(What you are asked to do) Images do not belong in the copy. Retype all the entries below exactly.

(Data for this exercise)
▶

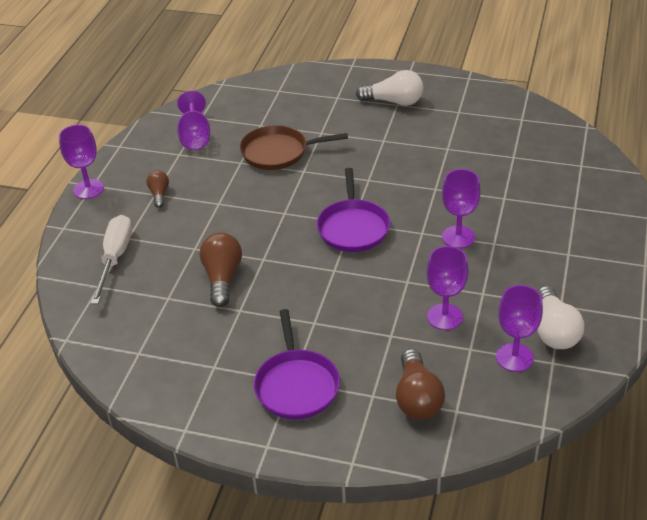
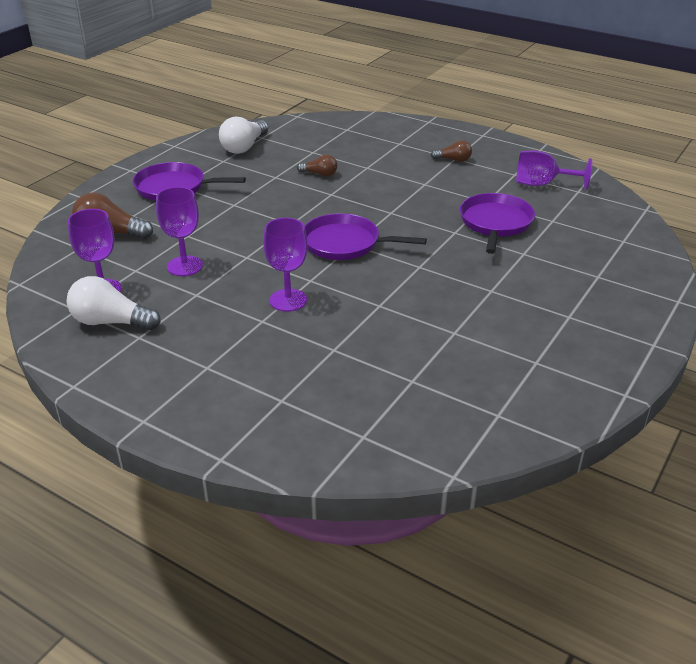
camera: 105 degrees right, 5 degrees down
(88, 189) = (477, 133): purple goblet -> none
(115, 258) = (376, 137): white screwdriver -> none
(222, 278) = (320, 174): brown light bulb -> brown light bulb, size x0.58
(278, 152) = (495, 223): brown pan -> purple pan
(394, 101) = (576, 315): white light bulb -> white light bulb (244, 147)

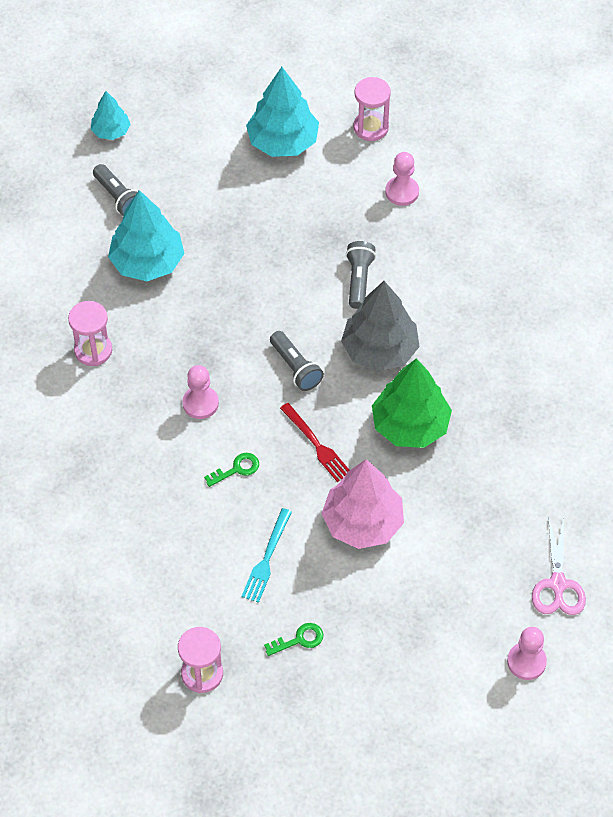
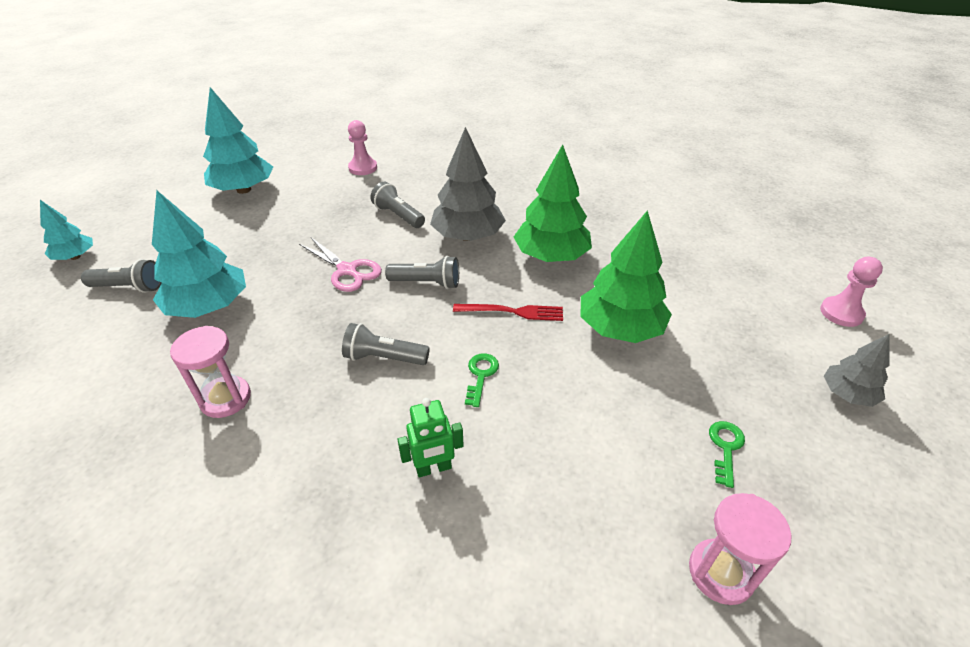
camera: 50 degrees left, 15 degrees down
(145, 497) = (433, 468): none -> green robot
(200, 403) = (384, 358): pink pawn -> grey flashlight
(266, 559) = (603, 414): turquoise fork -> none
(363, 522) = (620, 328): pink tree -> green tree
(371, 127) = (299, 156): pink hourglass -> none
(420, 693) = (847, 394): none -> grey tree
(557, 584) = (768, 262): pink scissors -> pink scissors (347, 270)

◀

(Solved exercise)
camera: 105 degrees right, 5 degrees down
(88, 189) = (477, 133): purple goblet -> none
(115, 258) = (376, 137): white screwdriver -> none
(222, 278) = (320, 174): brown light bulb -> brown light bulb, size x0.58
(278, 152) = (495, 223): brown pan -> purple pan
(394, 101) = (576, 315): white light bulb -> white light bulb (244, 147)

camera: 50 degrees left, 15 degrees down
(145, 497) = (433, 468): none -> green robot
(200, 403) = (384, 358): pink pawn -> grey flashlight
(266, 559) = (603, 414): turquoise fork -> none
(363, 522) = (620, 328): pink tree -> green tree
(371, 127) = (299, 156): pink hourglass -> none
(420, 693) = (847, 394): none -> grey tree
(557, 584) = (768, 262): pink scissors -> pink scissors (347, 270)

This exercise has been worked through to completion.